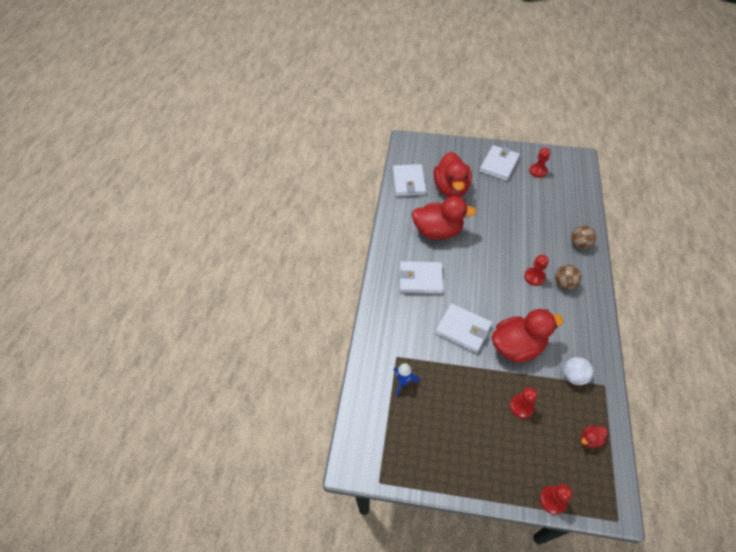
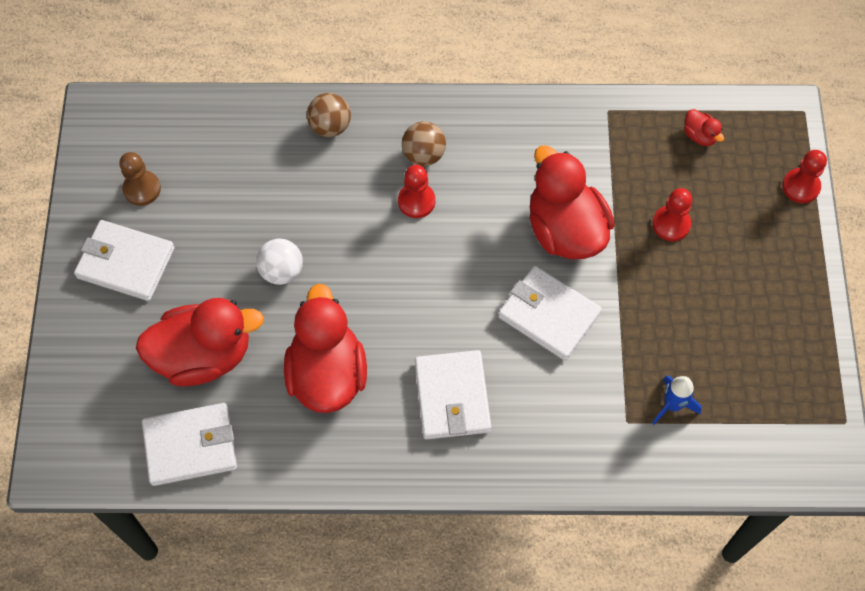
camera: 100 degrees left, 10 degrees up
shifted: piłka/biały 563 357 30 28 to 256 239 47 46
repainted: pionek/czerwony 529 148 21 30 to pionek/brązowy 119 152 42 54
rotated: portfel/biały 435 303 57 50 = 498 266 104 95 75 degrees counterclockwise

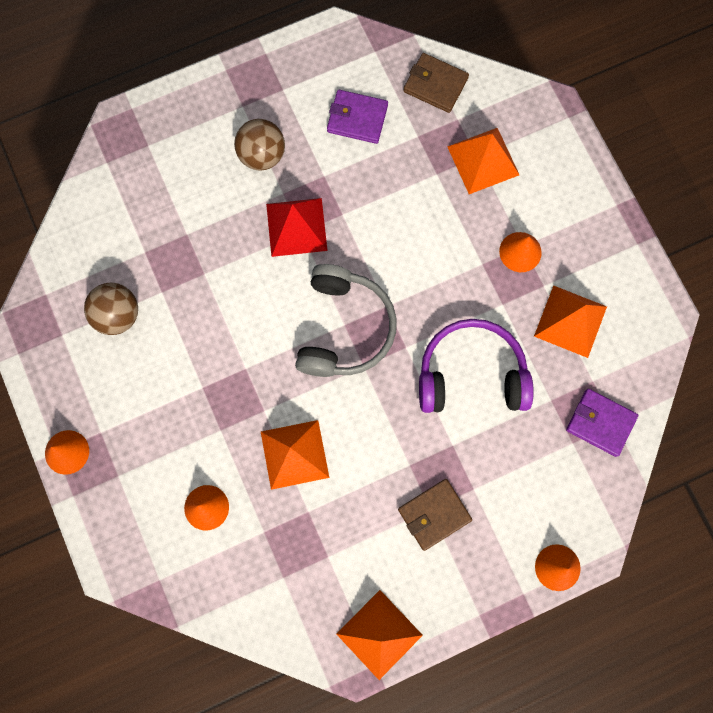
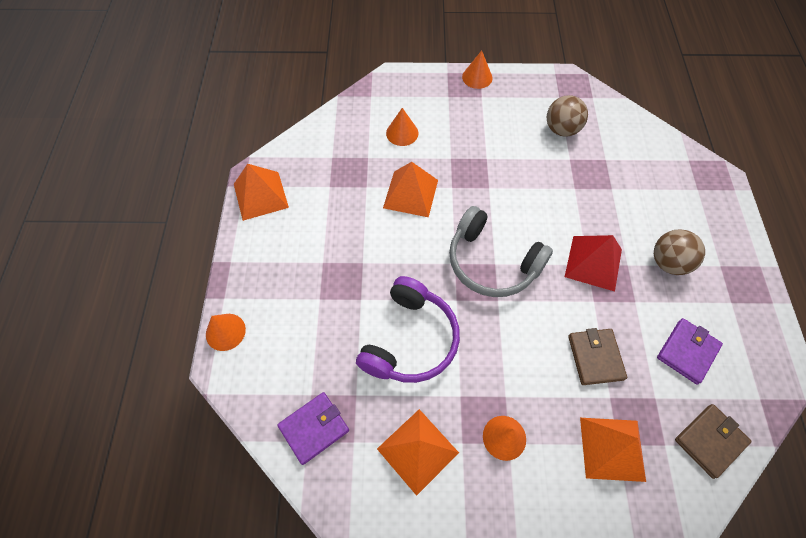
camera: 115 degrees right, 15 degrees down
shifted: portfel/brązowy 398 479 74 72 to 568 328 59 57

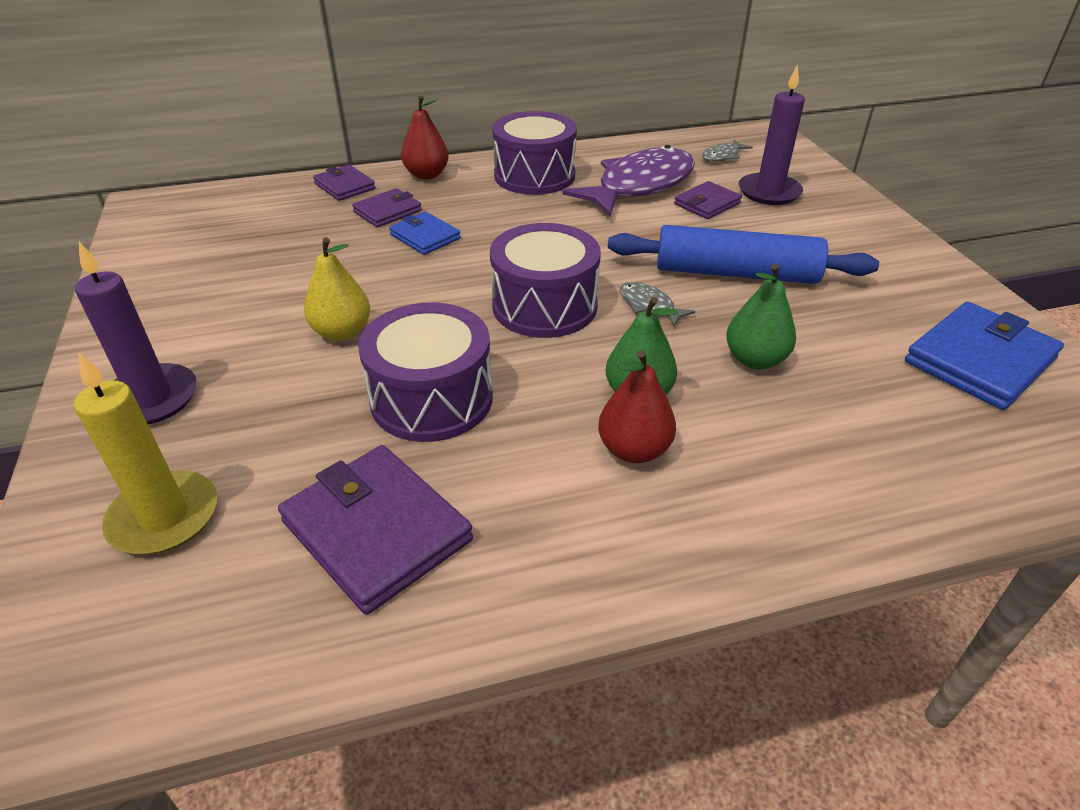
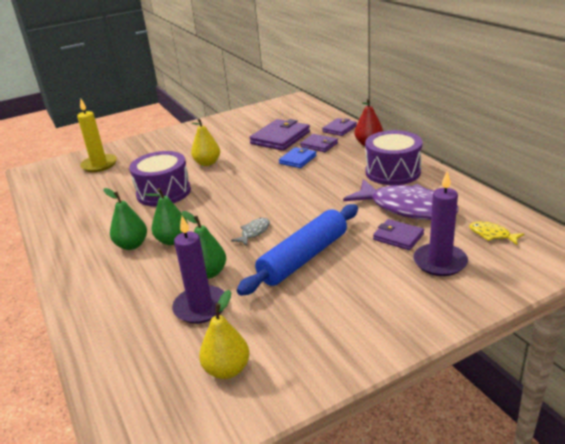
camera: 80 degrees right, 10 degrees down
gone: bęben/fioletowy 490 223 111 115
shifted: świeca/fioletowy 75 242 122 183 to 172 216 52 108; portfel/fioletowy 278 445 195 170 to 249 119 61 32
swapped: portfel/niebieski 905 302 159 108 to gruszka/żółty 199 290 51 89
repainted: gruszka/czerwony 598 350 78 113 to gruszka/zielony 103 188 44 62; ryba/szary 702 139 51 23 to ryba/żółty 469 222 55 23
rotated: wałek do ciasta/niebieski 608 225 271 59 = 237 204 121 92 45 degrees clockwise

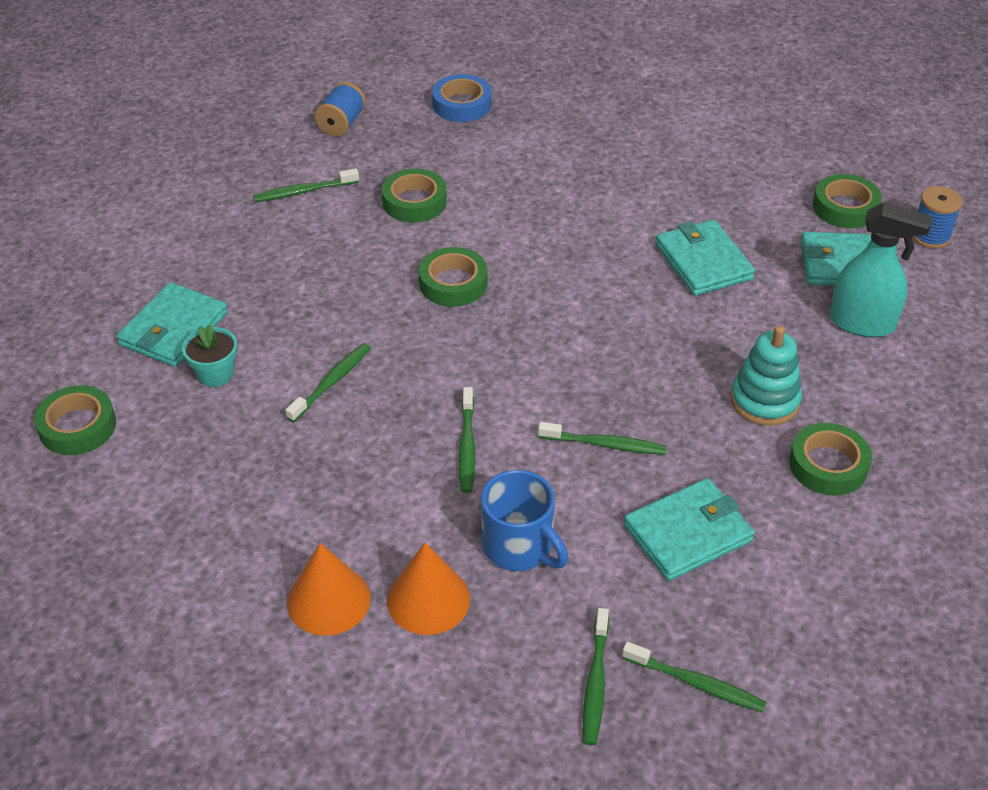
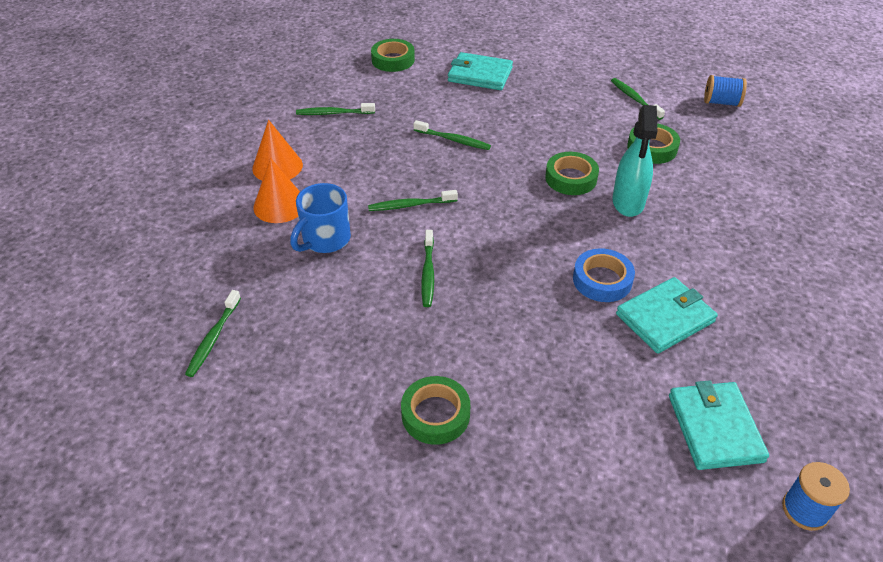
camera: 80 degrees right, 0 degrees up
gone: doniczka/turkusowy 182 324 55 63; portfel/turkusowy 624 478 131 103; zabawka nakładanka/turkusowy 730 326 72 100; taśma klejąca/zielony 813 174 69 54
shifted: taśma klejąca/niebieski 432 74 60 48 to 573 248 62 54; szczoteczka do zębów/zielony 583 608 26 137 to 296 103 79 12; spryskiwacz/turkusowy 830 202 102 135 to 612 105 45 112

**WORK ORDER**
Return the full set of lines above word for word and with no pictures.

**ANSWER TO THE PROBLEM**
camera: 100 degrees left, 10 degrees up
shifted: piłka/biały 563 357 30 28 to 256 239 47 46
repainted: pionek/czerwony 529 148 21 30 to pionek/brązowy 119 152 42 54
rotated: portfel/biały 435 303 57 50 = 498 266 104 95 75 degrees counterclockwise

camera: 115 degrees right, 15 degrees down
shifted: portfel/brązowy 398 479 74 72 to 568 328 59 57

camera: 80 degrees right, 10 degrees down
gone: bęben/fioletowy 490 223 111 115
shifted: świeca/fioletowy 75 242 122 183 to 172 216 52 108; portfel/fioletowy 278 445 195 170 to 249 119 61 32
swapped: portfel/niebieski 905 302 159 108 to gruszka/żółty 199 290 51 89
repainted: gruszka/czerwony 598 350 78 113 to gruszka/zielony 103 188 44 62; ryba/szary 702 139 51 23 to ryba/żółty 469 222 55 23
rotated: wałek do ciasta/niebieski 608 225 271 59 = 237 204 121 92 45 degrees clockwise

camera: 80 degrees right, 0 degrees up
gone: doniczka/turkusowy 182 324 55 63; portfel/turkusowy 624 478 131 103; zabawka nakładanka/turkusowy 730 326 72 100; taśma klejąca/zielony 813 174 69 54
shifted: taśma klejąca/niebieski 432 74 60 48 to 573 248 62 54; szczoteczka do zębów/zielony 583 608 26 137 to 296 103 79 12; spryskiwacz/turkusowy 830 202 102 135 to 612 105 45 112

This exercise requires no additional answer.